▶ WHAT TO PRODUCE
Report every line of the entries that contains the word "fork".

(Beginning of EXCERPTED DATA)

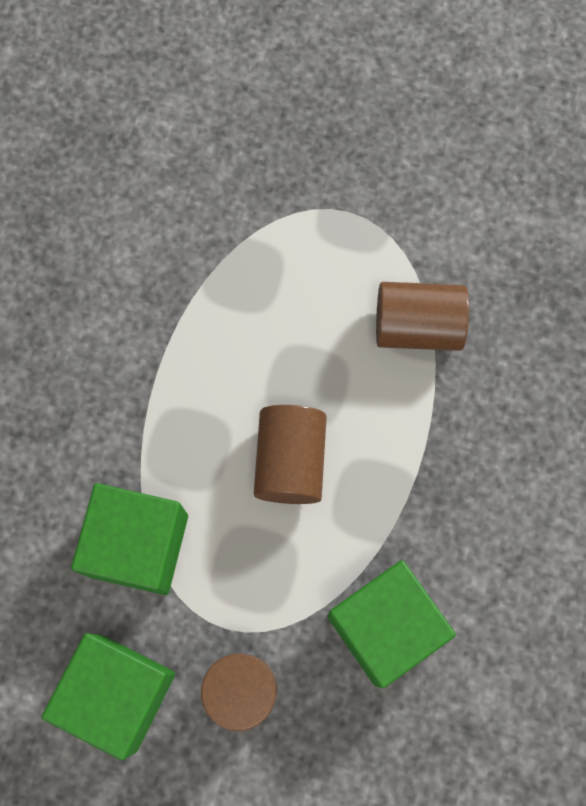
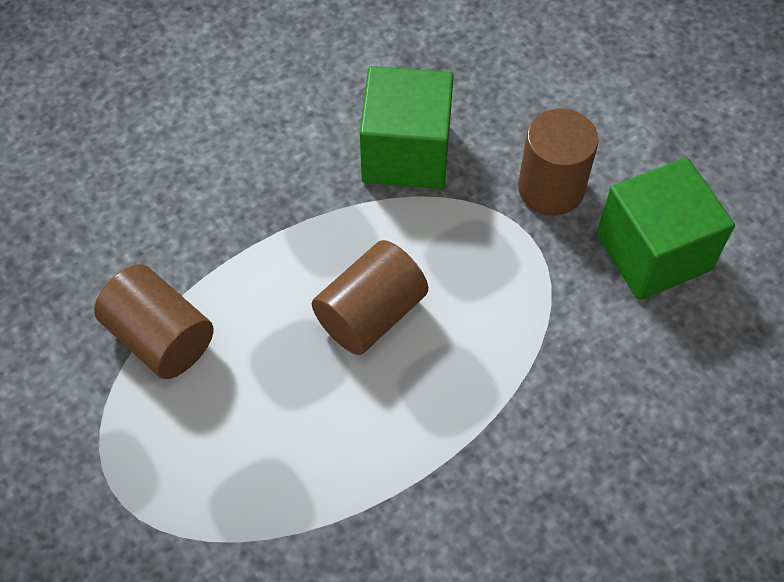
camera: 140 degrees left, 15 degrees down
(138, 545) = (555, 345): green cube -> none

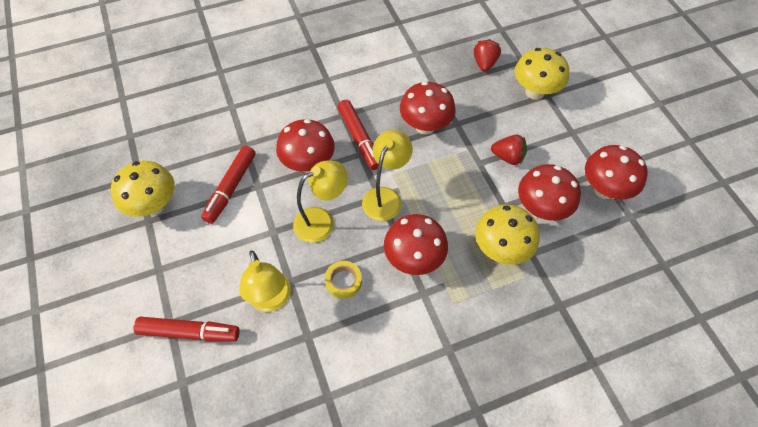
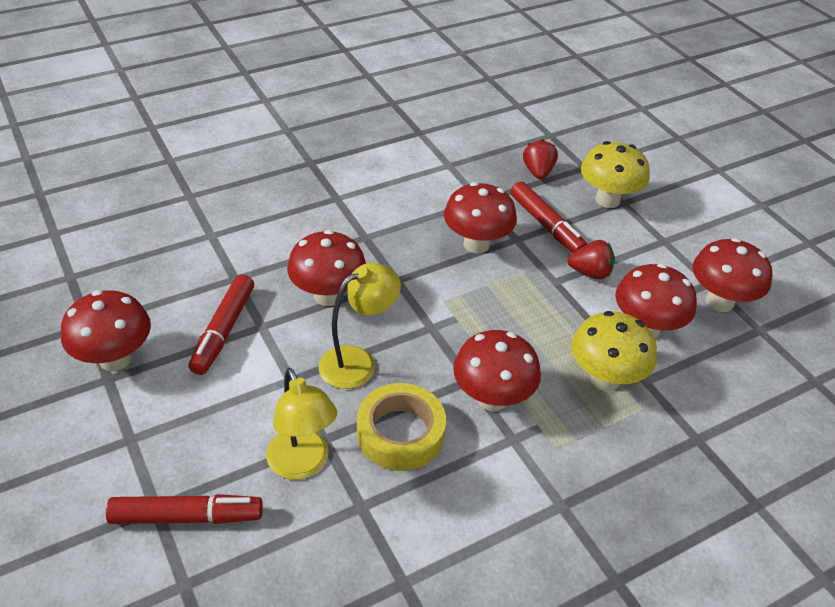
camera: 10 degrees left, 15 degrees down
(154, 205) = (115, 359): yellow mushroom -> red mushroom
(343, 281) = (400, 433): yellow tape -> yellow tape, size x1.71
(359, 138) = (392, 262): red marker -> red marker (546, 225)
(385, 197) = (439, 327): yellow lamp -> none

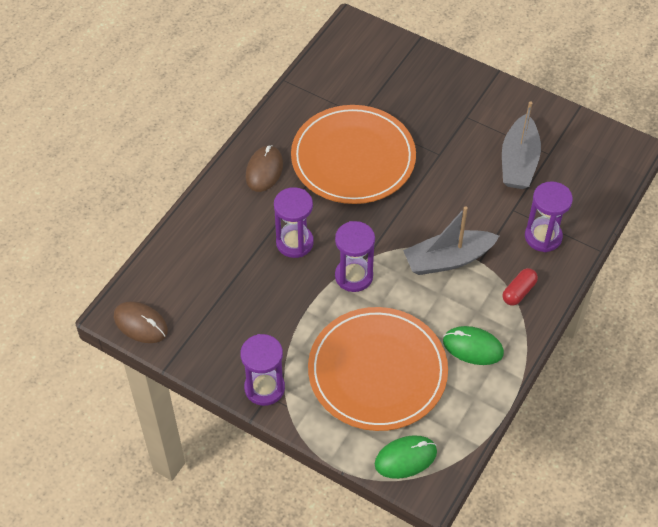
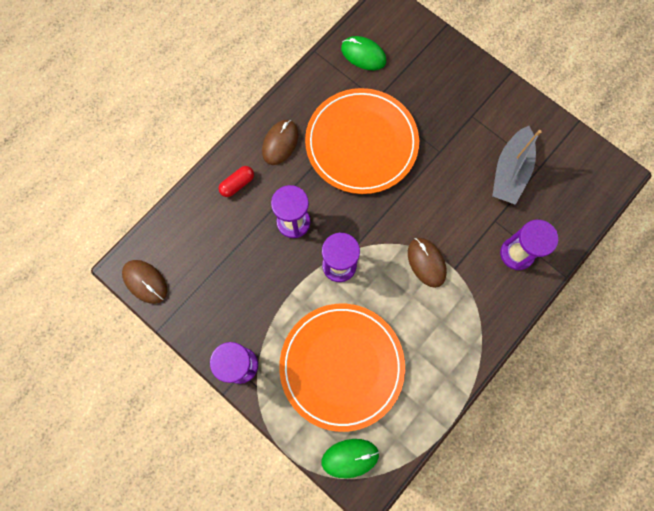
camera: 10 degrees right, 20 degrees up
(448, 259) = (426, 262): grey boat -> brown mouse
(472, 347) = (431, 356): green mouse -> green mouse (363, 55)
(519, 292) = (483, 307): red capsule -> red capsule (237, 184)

(End of EXCERPTED DATA)
(Beginning of EXCERPTED DATA)

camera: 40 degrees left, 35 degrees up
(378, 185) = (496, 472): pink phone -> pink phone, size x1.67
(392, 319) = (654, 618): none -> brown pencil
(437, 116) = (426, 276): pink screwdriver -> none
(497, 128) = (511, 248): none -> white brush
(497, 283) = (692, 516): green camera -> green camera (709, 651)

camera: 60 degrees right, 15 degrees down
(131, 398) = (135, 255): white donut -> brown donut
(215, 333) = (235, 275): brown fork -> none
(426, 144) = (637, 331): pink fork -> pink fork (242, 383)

(End of EXCERPTED DATA)

▶ ANSWER FOR THIS EXERCISE
(215, 333) = (235, 275): brown fork -> none
(426, 144) = (637, 331): pink fork -> pink fork (242, 383)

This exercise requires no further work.